▶ _What you are asked to do_
The result should be an exact copy of the data, free of pictures.

▶ _Study material_
-=-=-

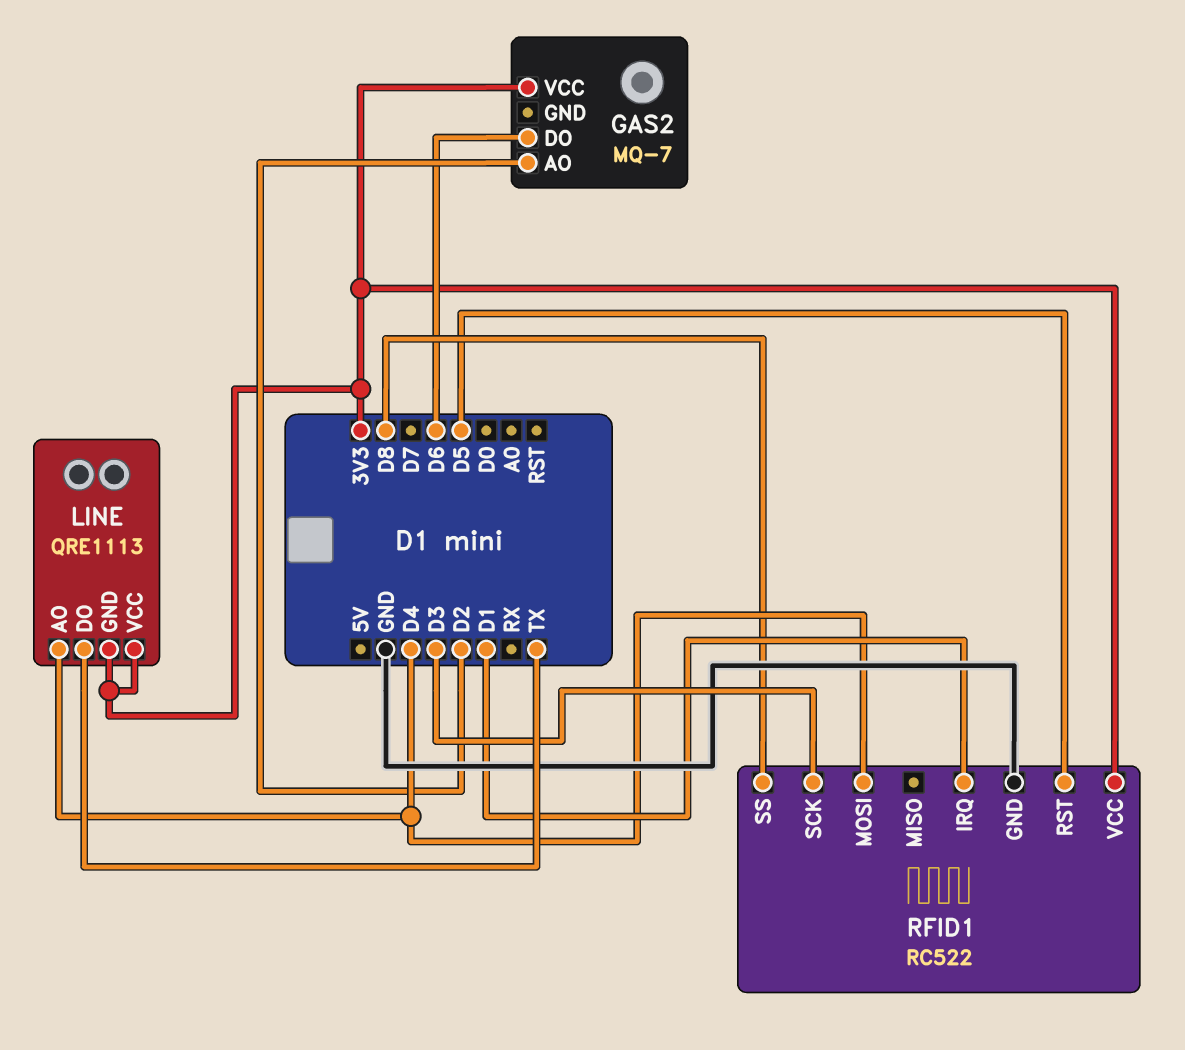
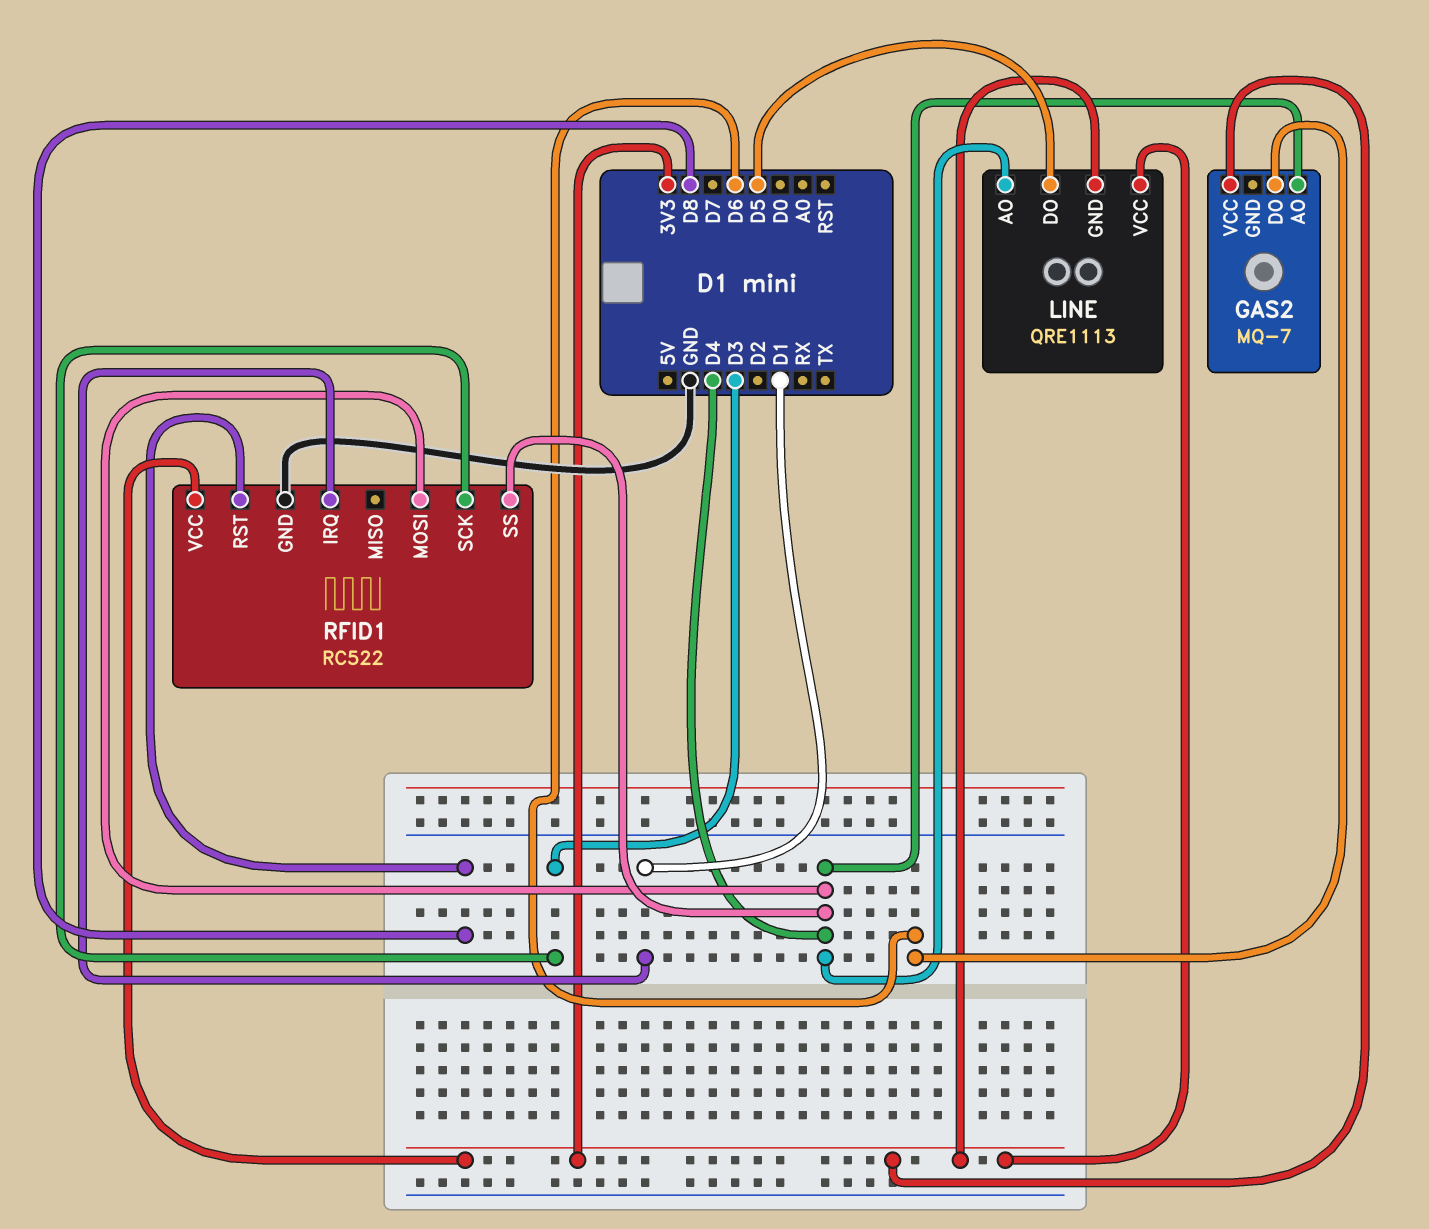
GAS2 pin AO: D2 -> D4
LINE pin DO: TX -> D5
RFID1 pin RST: D5 -> D8
RFID1 pin SS: D8 -> D4

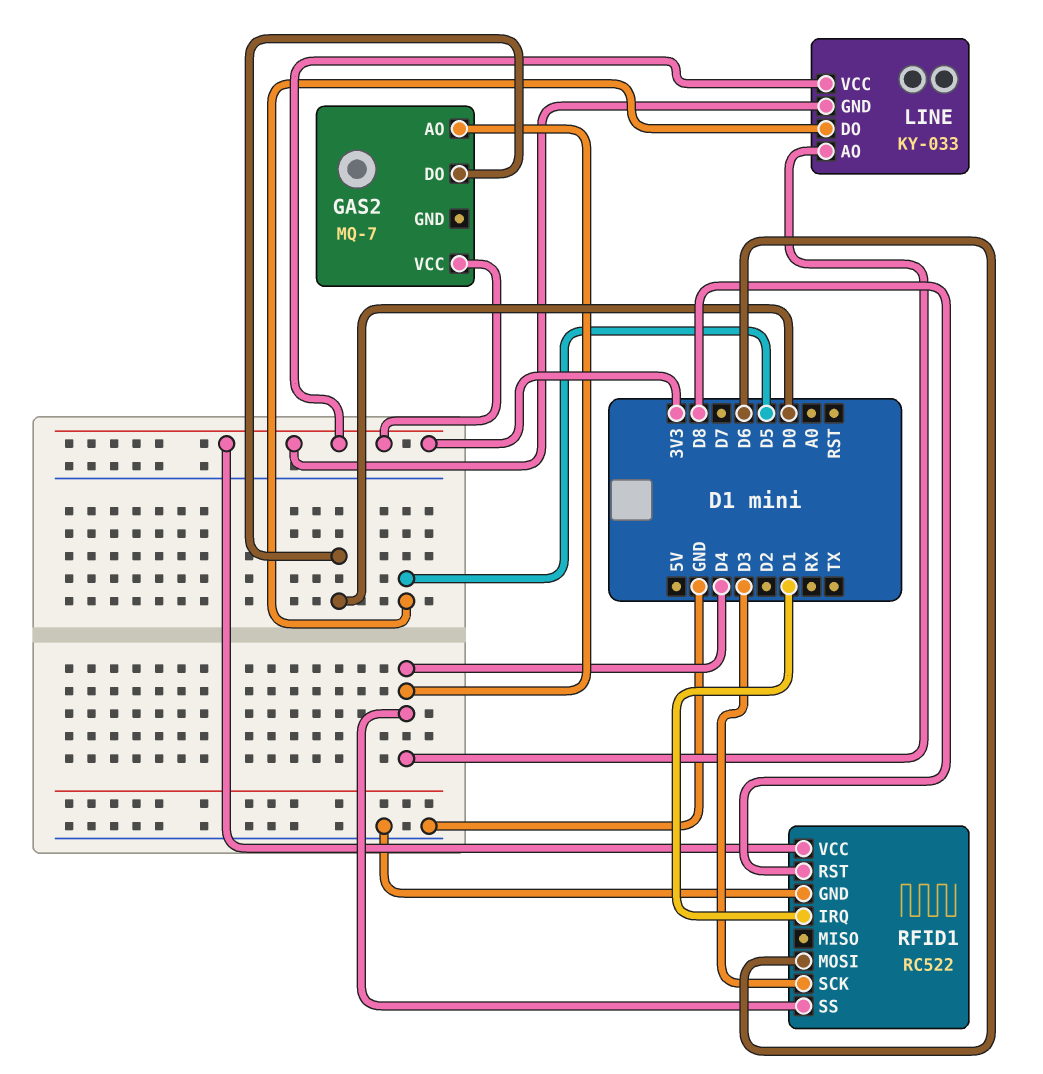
GAS2 pin DO: D6 -> D0
LINE: QRE1113 -> KY-033
RFID1 pin MOSI: D4 -> D6

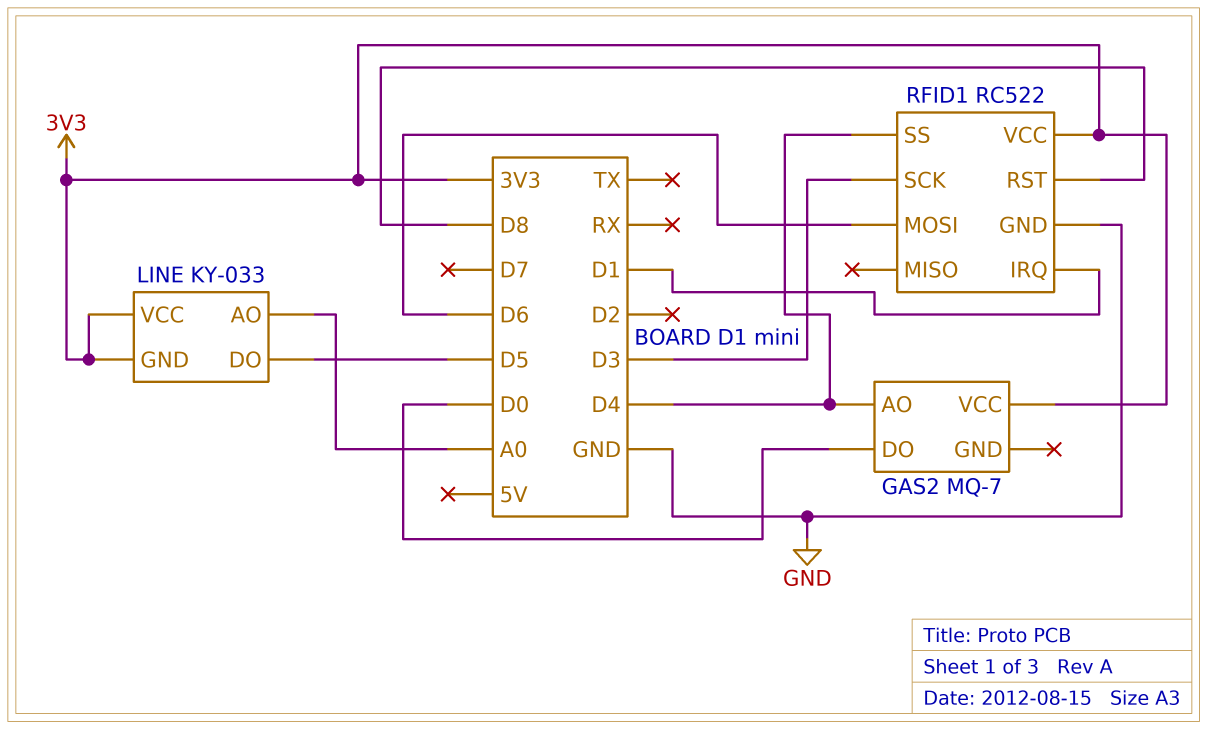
LINE pin AO: D4 -> A0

-=-=-

▶ _The completed task_
GAS2 pin AO: D2 -> D4
LINE pin DO: TX -> D5
RFID1 pin RST: D5 -> D8
RFID1 pin SS: D8 -> D4

GAS2 pin DO: D6 -> D0
LINE: QRE1113 -> KY-033
RFID1 pin MOSI: D4 -> D6

LINE pin AO: D4 -> A0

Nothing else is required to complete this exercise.